Source data: Begin

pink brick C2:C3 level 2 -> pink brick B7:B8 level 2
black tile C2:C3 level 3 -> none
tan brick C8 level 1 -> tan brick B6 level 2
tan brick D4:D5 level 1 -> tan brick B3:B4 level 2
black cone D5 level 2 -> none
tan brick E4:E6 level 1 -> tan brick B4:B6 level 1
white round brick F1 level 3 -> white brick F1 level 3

Source data: End

*What the task asks*: Return exactly the line that contains "tan brick C8 level 1 -> tan brick B6 level 2" and every line after it, through the last line of the records.

*Exercise result*:
tan brick C8 level 1 -> tan brick B6 level 2
tan brick D4:D5 level 1 -> tan brick B3:B4 level 2
black cone D5 level 2 -> none
tan brick E4:E6 level 1 -> tan brick B4:B6 level 1
white round brick F1 level 3 -> white brick F1 level 3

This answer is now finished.